## Your assignment
Among the entries below, only the lines starting at the one with "camera: 65 degrees left, 5 degrees down" and ending at the one with "(426, 219) = (449, 124): white", both included, are to be printed exactly.

## Data to use
****
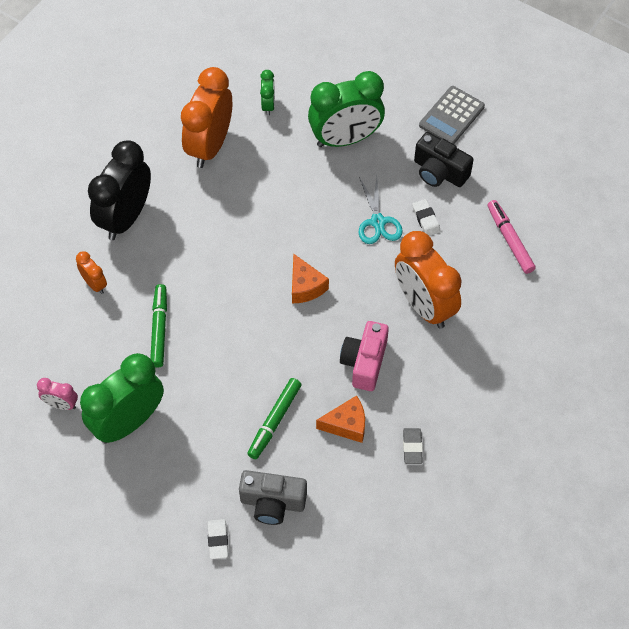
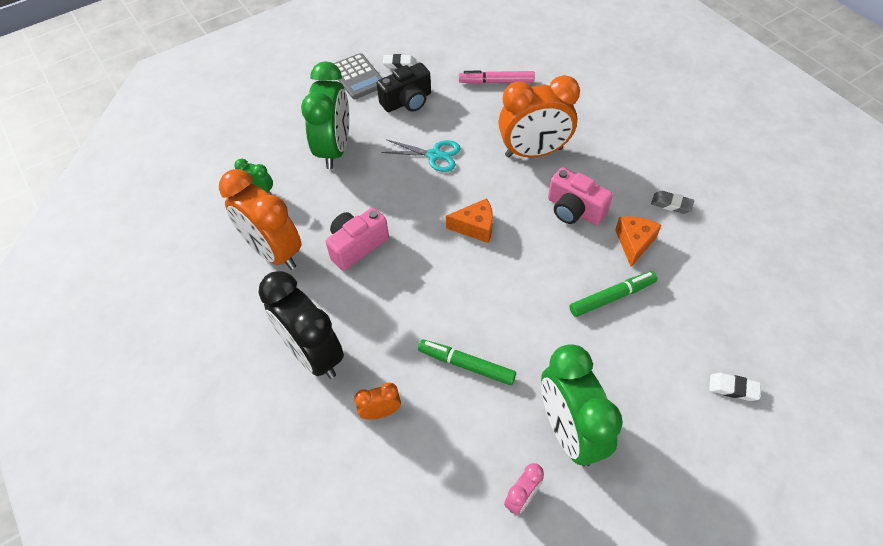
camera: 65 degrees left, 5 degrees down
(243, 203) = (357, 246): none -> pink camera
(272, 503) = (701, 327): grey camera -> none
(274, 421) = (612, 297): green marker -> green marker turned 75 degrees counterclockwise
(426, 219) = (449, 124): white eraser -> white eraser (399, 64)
****
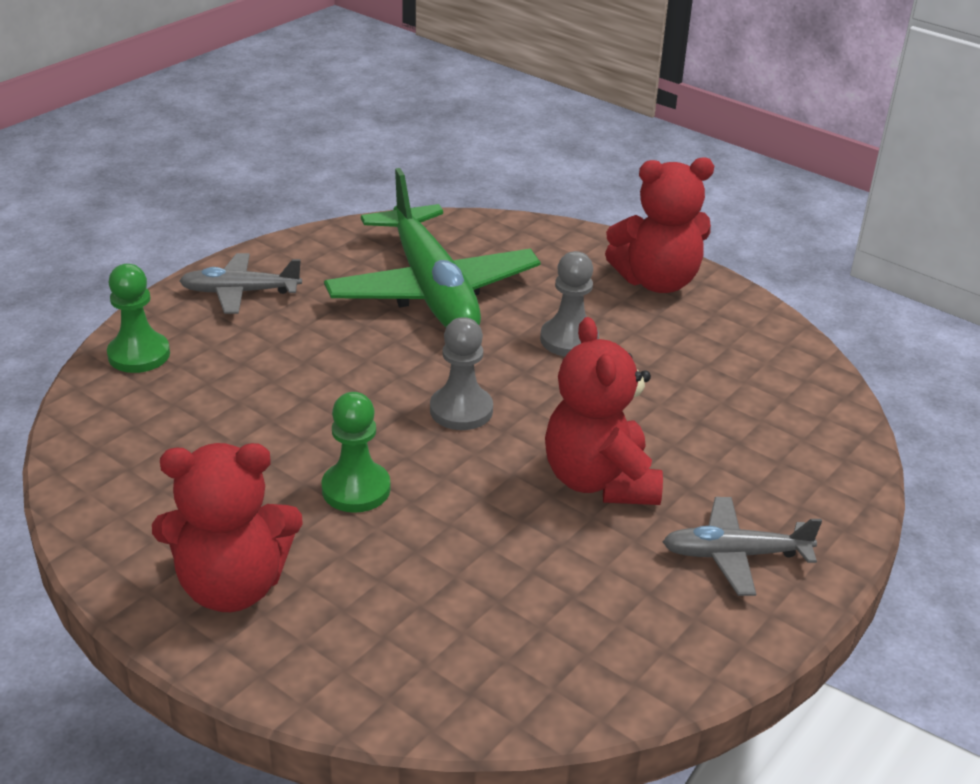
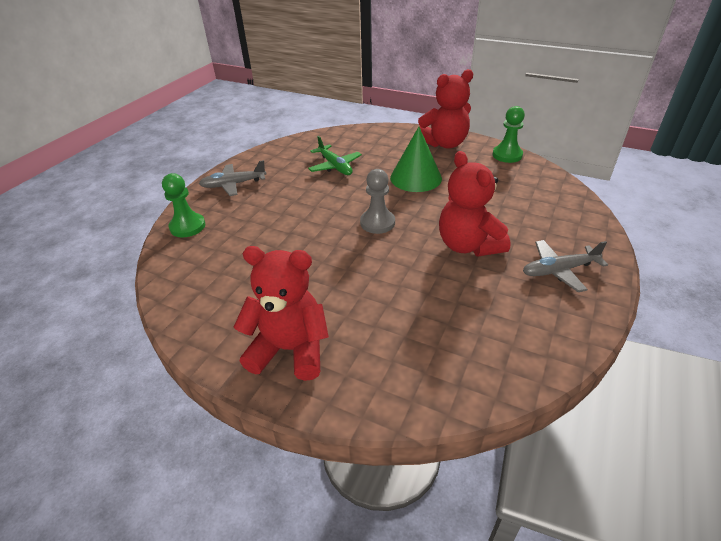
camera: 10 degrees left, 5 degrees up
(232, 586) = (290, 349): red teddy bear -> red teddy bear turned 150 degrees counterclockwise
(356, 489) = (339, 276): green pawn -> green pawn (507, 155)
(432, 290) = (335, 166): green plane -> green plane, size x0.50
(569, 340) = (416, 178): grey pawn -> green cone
****
## Reply to the exercise
camera: 65 degrees left, 5 degrees down
(243, 203) = (357, 246): none -> pink camera
(272, 503) = (701, 327): grey camera -> none
(274, 421) = (612, 297): green marker -> green marker turned 75 degrees counterclockwise
(426, 219) = (449, 124): white eraser -> white eraser (399, 64)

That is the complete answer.